◆ **Directions**
Given the records below, pull every line with the word "white" into the answer.

Extracted records:
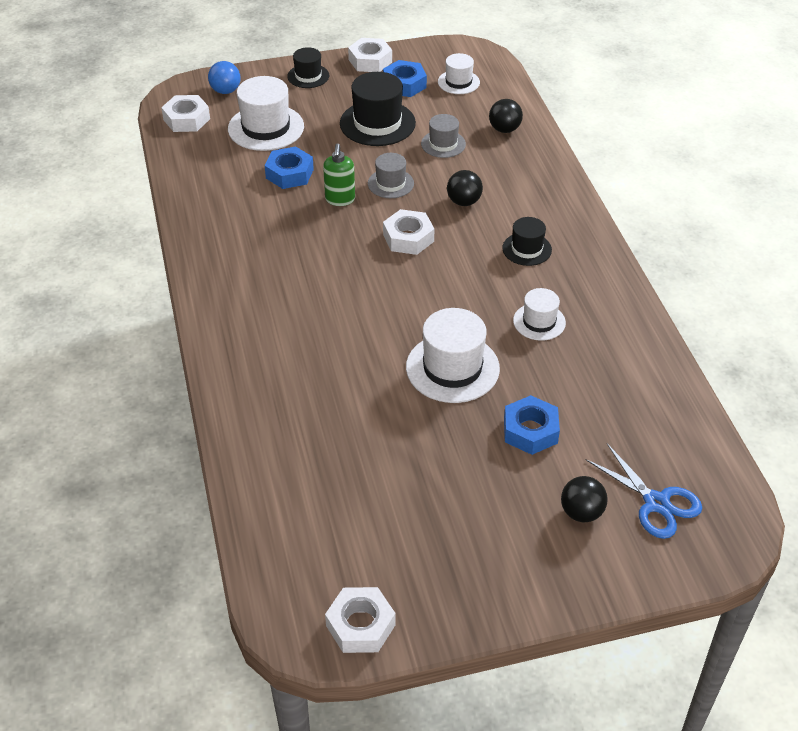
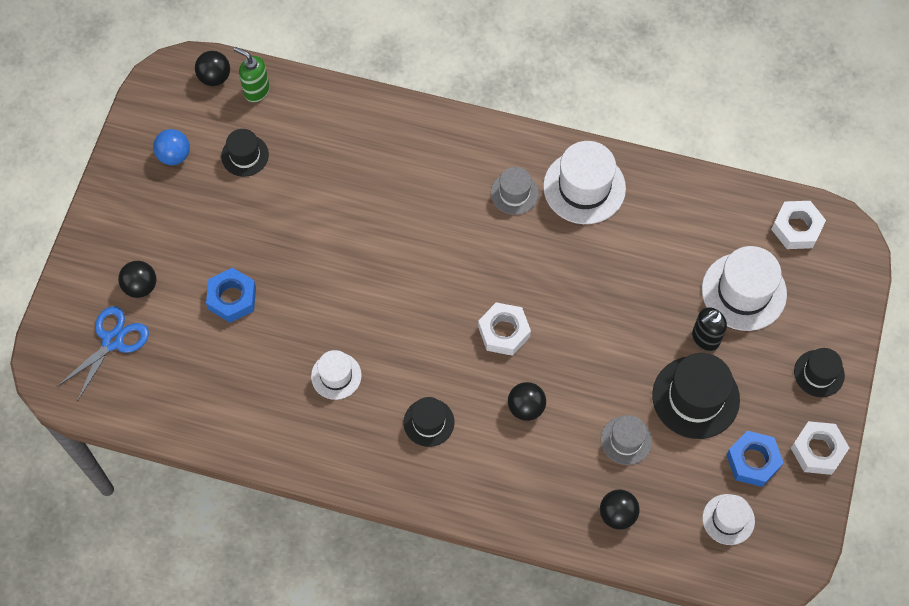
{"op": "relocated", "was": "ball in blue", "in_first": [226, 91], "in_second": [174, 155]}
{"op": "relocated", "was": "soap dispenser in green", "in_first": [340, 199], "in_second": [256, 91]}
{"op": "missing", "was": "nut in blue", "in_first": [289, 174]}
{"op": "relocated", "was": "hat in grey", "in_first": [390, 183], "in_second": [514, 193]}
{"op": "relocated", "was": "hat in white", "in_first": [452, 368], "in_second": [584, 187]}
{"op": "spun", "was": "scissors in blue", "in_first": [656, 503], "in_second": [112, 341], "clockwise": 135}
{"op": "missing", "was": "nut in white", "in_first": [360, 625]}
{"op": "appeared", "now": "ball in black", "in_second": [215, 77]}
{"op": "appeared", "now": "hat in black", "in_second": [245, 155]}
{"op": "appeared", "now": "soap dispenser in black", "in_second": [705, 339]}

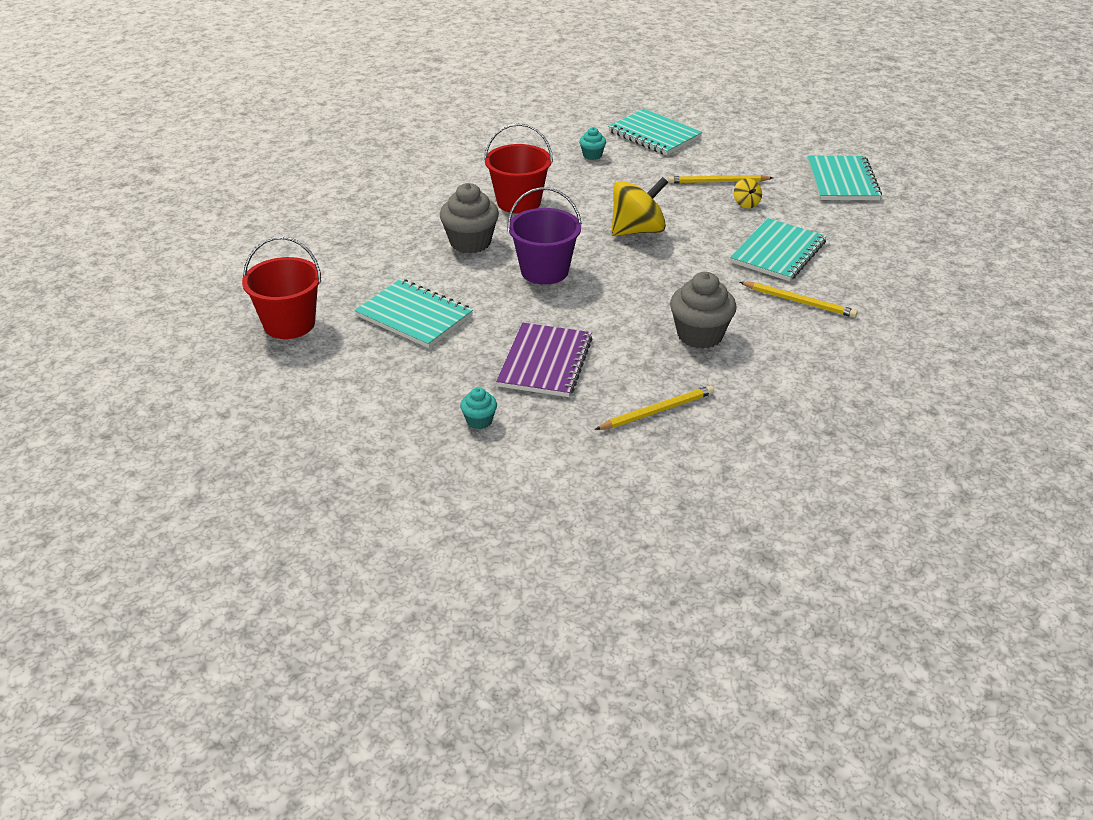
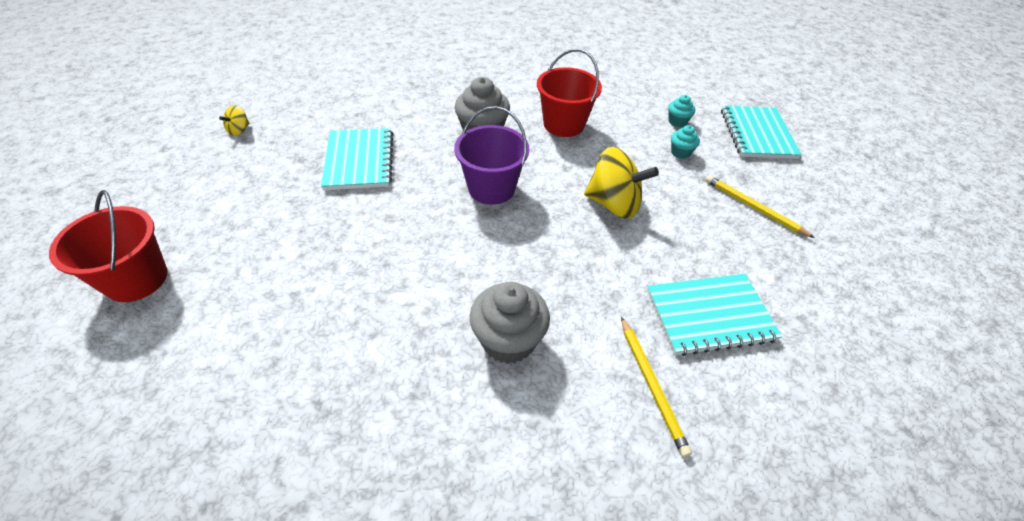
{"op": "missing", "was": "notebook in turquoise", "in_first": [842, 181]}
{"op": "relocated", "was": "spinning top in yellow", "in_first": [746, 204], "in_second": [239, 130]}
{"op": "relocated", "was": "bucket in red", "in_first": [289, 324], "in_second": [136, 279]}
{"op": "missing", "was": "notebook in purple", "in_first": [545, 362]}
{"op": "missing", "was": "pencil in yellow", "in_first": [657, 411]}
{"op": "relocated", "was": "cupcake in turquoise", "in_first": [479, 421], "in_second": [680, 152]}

◆ **Answer box**
{"op": "relocated", "was": "hat in white", "in_first": [452, 368], "in_second": [584, 187]}
{"op": "missing", "was": "nut in white", "in_first": [360, 625]}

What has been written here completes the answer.